::: Data records
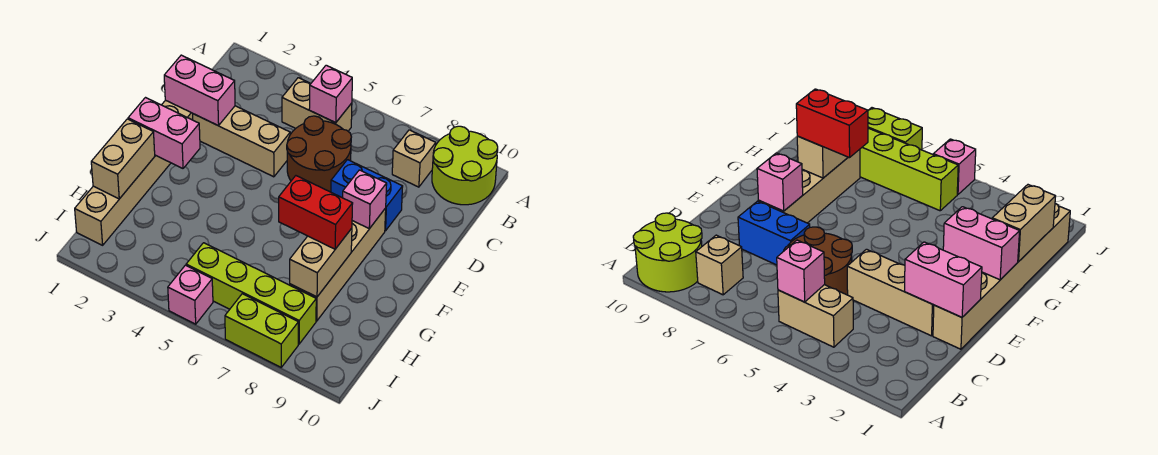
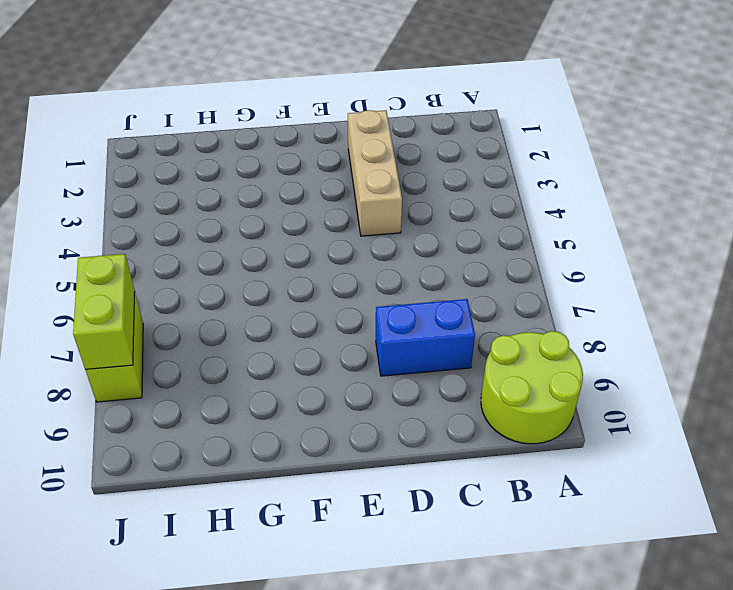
blue 1x2 brick [376,299,475,376] -> blue 1x2 brick turned to [331,160,403,231]
lime 1x2 brick [73,254,135,370] -> none
none -> tan 1x2 brick [282,78,352,131]
none -> tan 1x1 brick [392,130,436,187]
none -> brown 2x2 round brick [287,116,351,192]

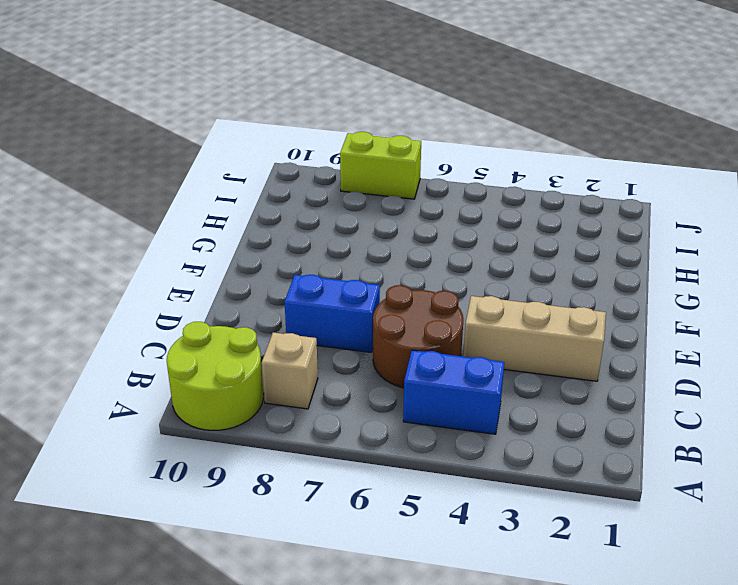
blue 1x2 brick [403,350,504,434] -> tan 1x2 brick [282,78,352,131]
none -> tan 1x6 brick [75,100,193,245]
none -> tan 1x4 brick [290,208,386,321]
none -> lime 1x4 brick [186,243,316,344]

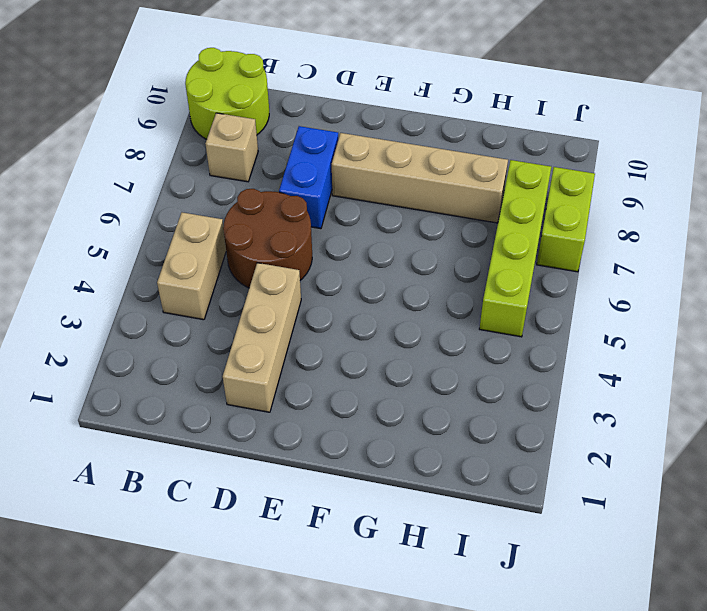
none -> tan 1x6 brick [75,100,193,245]
none -> pink 1x1 brick [168,265,213,324]
none -> pink 1x1 brick [309,65,352,123]

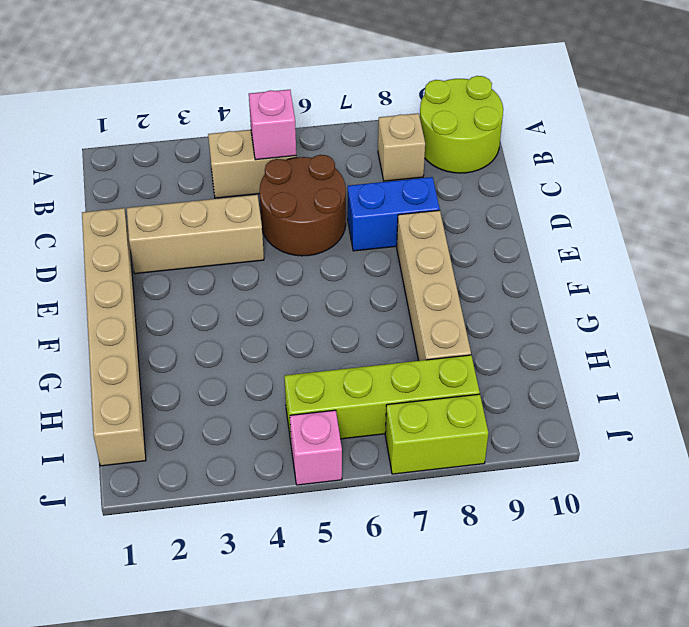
none -> pink 1x2 brick [164,55,235,126]
none -> pink 1x1 brick [343,170,387,229]
none -> pink 1x2 brick [128,98,200,168]

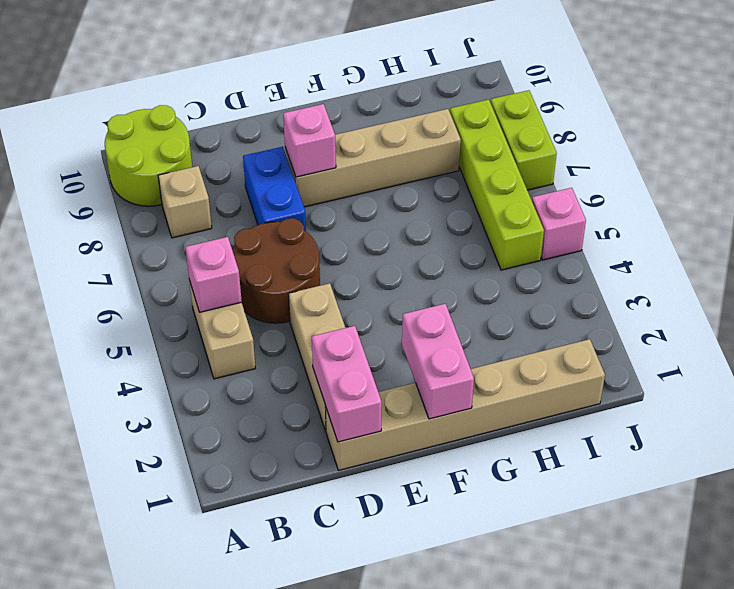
none -> tan 1x2 brick [91,119,155,199]
none -> tan 1x2 brick [290,228,352,297]
none -> red 1x2 brick [279,176,353,249]

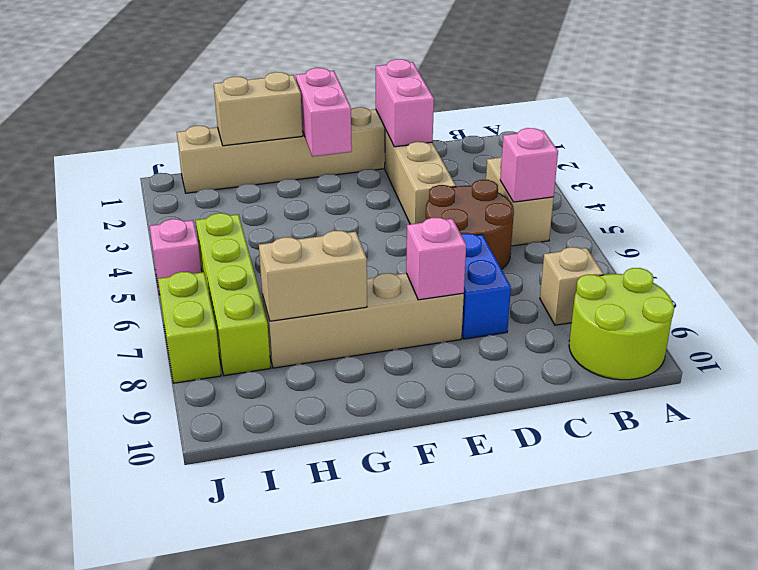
none -> red 1x2 brick [279,176,353,249]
::::::
What you will do: Search the preceding listing for "lime", then copy every line that holds it.

Response to this task:
lime 1x2 brick [73,254,135,370] -> none
none -> lime 1x4 brick [186,243,316,344]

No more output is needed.